Task goal: If a line comes after the one containing "P2 pin 2: VCC -> GND", leave it out; copy every line before it, and that line too, exactly as written, starting from the first line of the entries.

*** Records provided

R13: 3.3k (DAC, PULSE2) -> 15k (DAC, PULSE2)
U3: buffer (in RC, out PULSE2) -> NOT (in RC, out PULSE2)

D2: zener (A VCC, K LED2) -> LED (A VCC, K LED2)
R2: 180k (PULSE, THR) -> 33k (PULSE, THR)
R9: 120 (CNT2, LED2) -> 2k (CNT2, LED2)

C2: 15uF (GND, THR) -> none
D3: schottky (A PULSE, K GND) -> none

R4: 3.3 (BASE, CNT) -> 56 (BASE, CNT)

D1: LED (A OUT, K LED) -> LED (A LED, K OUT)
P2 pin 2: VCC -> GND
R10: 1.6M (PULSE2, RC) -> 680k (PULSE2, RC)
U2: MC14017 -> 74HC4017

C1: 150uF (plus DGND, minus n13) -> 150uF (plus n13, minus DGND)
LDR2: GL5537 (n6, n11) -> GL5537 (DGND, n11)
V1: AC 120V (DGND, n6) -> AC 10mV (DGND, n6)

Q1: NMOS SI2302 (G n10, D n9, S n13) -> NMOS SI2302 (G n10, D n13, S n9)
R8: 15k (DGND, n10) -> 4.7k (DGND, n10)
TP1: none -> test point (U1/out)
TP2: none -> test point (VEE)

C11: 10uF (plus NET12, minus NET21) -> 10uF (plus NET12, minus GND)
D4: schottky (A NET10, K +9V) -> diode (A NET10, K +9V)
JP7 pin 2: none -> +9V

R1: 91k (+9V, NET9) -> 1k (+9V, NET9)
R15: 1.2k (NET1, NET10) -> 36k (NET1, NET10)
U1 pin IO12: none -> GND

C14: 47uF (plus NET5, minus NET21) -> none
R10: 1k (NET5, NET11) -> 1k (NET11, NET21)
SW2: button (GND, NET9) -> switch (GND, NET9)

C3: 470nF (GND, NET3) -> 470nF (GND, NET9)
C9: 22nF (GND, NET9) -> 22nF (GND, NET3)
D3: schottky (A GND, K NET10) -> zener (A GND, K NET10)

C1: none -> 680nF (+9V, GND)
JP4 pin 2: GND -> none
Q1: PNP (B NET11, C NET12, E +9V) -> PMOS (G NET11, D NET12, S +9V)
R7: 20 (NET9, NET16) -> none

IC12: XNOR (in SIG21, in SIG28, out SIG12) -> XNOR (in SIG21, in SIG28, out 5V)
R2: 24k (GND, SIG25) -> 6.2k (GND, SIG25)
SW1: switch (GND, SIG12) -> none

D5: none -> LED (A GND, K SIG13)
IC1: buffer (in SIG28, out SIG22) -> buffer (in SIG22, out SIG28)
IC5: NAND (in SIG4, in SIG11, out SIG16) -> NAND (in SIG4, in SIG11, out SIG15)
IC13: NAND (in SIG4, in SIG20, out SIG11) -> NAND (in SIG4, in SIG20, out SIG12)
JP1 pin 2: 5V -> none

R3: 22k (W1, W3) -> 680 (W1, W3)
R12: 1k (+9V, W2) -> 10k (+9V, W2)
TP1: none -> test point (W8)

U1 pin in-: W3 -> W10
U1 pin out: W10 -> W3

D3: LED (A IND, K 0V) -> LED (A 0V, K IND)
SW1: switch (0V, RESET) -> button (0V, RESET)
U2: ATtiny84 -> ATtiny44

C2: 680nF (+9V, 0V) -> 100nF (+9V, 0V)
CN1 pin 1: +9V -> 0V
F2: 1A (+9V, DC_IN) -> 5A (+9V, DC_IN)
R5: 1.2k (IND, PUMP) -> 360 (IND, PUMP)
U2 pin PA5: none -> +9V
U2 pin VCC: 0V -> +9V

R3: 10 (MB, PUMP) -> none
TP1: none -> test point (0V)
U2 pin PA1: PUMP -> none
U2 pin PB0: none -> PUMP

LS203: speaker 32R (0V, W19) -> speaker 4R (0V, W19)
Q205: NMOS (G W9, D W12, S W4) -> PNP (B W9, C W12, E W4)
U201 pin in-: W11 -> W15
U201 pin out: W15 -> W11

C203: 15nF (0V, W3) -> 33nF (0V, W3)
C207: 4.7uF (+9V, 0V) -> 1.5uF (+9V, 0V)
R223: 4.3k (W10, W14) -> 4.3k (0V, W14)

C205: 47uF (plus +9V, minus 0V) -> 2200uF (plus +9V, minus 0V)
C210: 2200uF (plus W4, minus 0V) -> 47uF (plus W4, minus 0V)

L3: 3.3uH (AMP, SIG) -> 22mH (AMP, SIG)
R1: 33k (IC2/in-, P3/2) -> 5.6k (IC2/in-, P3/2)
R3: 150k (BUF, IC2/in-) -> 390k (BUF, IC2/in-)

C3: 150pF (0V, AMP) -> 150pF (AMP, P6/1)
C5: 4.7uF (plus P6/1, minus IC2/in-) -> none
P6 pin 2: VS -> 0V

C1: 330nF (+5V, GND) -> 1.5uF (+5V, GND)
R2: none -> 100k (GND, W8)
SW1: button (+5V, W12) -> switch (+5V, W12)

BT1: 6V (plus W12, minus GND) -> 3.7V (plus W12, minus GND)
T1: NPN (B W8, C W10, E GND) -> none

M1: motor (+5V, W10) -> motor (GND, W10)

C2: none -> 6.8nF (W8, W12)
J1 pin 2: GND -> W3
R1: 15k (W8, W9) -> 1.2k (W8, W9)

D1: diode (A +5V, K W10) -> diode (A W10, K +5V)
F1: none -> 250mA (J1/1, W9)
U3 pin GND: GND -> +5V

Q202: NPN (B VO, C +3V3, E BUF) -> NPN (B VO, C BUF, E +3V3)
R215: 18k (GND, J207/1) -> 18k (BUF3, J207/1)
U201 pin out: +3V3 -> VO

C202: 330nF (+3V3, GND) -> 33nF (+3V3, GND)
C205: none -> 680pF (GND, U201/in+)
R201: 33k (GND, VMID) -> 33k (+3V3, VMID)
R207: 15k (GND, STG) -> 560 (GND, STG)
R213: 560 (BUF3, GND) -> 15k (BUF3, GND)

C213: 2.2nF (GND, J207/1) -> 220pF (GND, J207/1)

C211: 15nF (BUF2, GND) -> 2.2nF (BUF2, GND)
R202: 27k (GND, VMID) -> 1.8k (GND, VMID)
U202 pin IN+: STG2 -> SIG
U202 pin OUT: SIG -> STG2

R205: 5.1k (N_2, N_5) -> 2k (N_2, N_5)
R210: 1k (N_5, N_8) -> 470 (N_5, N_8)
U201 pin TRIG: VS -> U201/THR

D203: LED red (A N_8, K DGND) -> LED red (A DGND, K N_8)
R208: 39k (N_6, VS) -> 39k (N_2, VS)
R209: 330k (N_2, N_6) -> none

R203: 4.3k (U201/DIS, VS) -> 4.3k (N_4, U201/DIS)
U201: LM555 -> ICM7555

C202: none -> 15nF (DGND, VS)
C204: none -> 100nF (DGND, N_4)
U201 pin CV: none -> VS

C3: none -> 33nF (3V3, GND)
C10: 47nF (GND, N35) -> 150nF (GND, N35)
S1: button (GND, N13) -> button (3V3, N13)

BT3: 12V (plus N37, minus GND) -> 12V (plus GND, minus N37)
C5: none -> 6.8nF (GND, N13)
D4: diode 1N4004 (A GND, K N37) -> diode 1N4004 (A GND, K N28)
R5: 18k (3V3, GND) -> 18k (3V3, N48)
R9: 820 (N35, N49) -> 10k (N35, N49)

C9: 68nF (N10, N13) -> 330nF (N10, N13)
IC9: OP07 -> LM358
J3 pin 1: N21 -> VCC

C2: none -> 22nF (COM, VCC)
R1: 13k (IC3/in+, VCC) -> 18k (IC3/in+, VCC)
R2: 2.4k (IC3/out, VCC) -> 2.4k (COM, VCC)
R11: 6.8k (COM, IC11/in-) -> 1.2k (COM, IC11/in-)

******

Solution for this problem:
R13: 3.3k (DAC, PULSE2) -> 15k (DAC, PULSE2)
U3: buffer (in RC, out PULSE2) -> NOT (in RC, out PULSE2)

D2: zener (A VCC, K LED2) -> LED (A VCC, K LED2)
R2: 180k (PULSE, THR) -> 33k (PULSE, THR)
R9: 120 (CNT2, LED2) -> 2k (CNT2, LED2)

C2: 15uF (GND, THR) -> none
D3: schottky (A PULSE, K GND) -> none

R4: 3.3 (BASE, CNT) -> 56 (BASE, CNT)

D1: LED (A OUT, K LED) -> LED (A LED, K OUT)
P2 pin 2: VCC -> GND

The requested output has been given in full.